Pull out every line of the data below that contains the string "mark", and copy each one in full.

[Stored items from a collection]
====
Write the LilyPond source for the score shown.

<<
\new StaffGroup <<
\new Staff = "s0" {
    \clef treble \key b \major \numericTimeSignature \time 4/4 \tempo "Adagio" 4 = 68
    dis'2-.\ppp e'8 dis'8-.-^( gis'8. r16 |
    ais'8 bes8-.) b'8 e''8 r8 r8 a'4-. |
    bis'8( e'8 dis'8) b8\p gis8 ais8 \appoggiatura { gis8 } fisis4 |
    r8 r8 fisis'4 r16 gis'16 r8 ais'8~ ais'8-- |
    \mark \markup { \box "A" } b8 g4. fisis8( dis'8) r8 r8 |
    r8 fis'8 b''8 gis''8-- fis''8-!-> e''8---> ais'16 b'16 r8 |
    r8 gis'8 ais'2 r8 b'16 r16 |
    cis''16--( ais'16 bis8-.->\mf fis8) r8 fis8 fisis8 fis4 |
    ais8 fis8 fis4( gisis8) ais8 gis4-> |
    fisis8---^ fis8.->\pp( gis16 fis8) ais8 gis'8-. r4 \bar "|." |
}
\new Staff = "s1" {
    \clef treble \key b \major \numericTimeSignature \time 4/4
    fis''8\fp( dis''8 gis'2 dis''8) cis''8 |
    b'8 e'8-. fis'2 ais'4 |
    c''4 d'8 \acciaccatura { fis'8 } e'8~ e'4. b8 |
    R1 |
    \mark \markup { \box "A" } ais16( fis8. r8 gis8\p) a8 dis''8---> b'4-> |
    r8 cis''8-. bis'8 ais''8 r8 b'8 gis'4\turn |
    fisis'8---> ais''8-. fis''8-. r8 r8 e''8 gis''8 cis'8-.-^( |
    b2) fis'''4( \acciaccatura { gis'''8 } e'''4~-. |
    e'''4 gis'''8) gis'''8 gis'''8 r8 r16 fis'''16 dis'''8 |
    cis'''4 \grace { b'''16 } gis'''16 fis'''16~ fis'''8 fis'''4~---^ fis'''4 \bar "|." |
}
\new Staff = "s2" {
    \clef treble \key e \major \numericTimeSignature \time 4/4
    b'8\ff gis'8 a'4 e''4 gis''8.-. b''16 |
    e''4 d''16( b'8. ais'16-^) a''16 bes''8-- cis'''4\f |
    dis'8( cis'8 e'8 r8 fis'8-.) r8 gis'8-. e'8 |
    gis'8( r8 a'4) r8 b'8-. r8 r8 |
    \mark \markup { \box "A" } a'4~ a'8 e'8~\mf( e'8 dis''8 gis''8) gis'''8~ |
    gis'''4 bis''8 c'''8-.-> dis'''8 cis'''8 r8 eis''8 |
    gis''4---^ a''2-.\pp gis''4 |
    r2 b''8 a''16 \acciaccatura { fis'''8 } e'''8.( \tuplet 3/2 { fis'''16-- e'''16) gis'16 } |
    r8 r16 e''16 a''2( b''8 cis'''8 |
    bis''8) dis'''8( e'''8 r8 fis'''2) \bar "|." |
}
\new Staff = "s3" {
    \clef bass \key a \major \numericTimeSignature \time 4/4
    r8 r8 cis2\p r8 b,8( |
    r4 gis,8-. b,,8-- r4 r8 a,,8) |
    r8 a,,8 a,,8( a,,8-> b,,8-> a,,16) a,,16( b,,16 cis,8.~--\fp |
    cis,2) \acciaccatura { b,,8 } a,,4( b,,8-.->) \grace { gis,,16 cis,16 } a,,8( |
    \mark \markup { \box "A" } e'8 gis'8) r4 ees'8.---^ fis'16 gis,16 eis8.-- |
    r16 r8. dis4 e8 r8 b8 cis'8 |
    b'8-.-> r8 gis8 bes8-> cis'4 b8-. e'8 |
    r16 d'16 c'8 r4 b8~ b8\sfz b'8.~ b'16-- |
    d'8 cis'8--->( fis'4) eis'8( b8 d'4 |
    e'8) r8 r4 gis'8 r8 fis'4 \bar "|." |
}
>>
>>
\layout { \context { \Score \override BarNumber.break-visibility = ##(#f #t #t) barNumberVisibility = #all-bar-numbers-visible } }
====
**FULL SOLUTION**.
    \mark \markup { \box "A" } b8 g4. fisis8( dis'8) r8 r8 |
    \mark \markup { \box "A" } ais16( fis8. r8 gis8\p) a8 dis''8---> b'4-> |
    \mark \markup { \box "A" } a'4~ a'8 e'8~\mf( e'8 dis''8 gis''8) gis'''8~ |
    \mark \markup { \box "A" } e'8 gis'8) r4 ees'8.---^ fis'16 gis,16 eis8.-- |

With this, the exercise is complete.